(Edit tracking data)

——

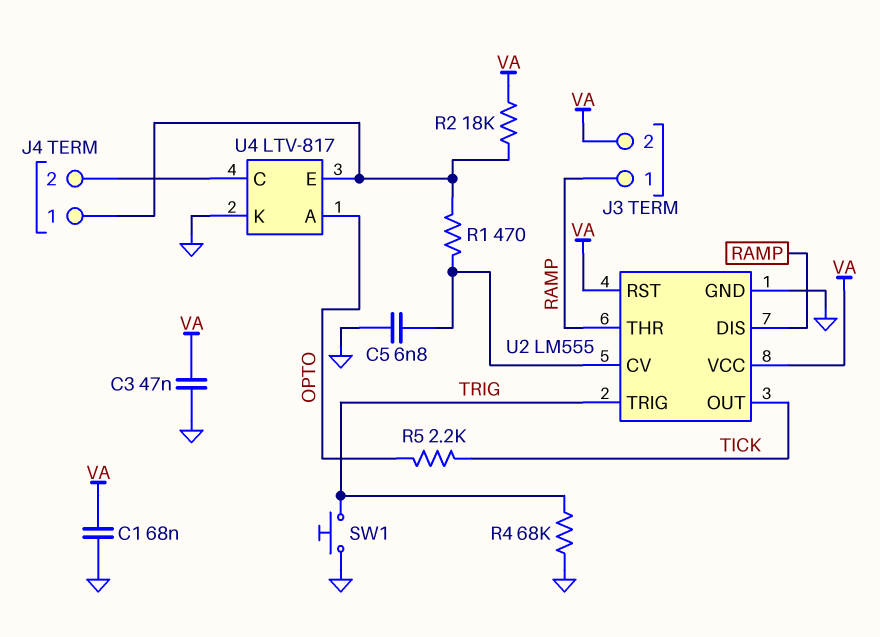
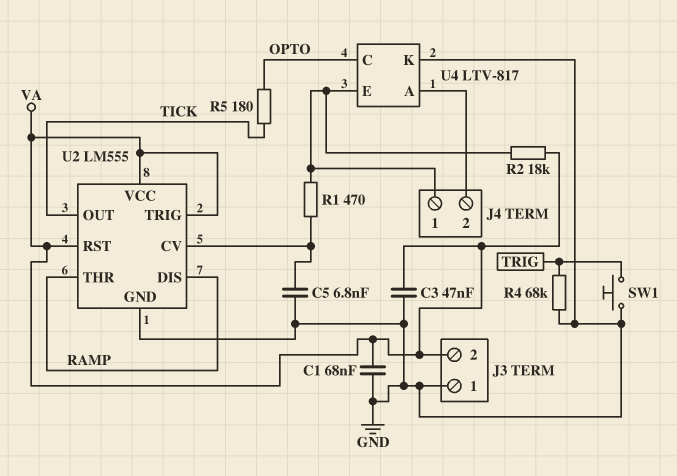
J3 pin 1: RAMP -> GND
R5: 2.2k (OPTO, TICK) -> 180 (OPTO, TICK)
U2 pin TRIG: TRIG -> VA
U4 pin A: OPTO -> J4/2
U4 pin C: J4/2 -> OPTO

——

→ **Problem statement**
Reproduce exactly the lines from the one containing "R5: 2.2k (OPTO, TICK) -> 180 (OPTO, TICK)" through the last line of the records above, including both, and nothing else.

→ **Problem solution**
R5: 2.2k (OPTO, TICK) -> 180 (OPTO, TICK)
U2 pin TRIG: TRIG -> VA
U4 pin A: OPTO -> J4/2
U4 pin C: J4/2 -> OPTO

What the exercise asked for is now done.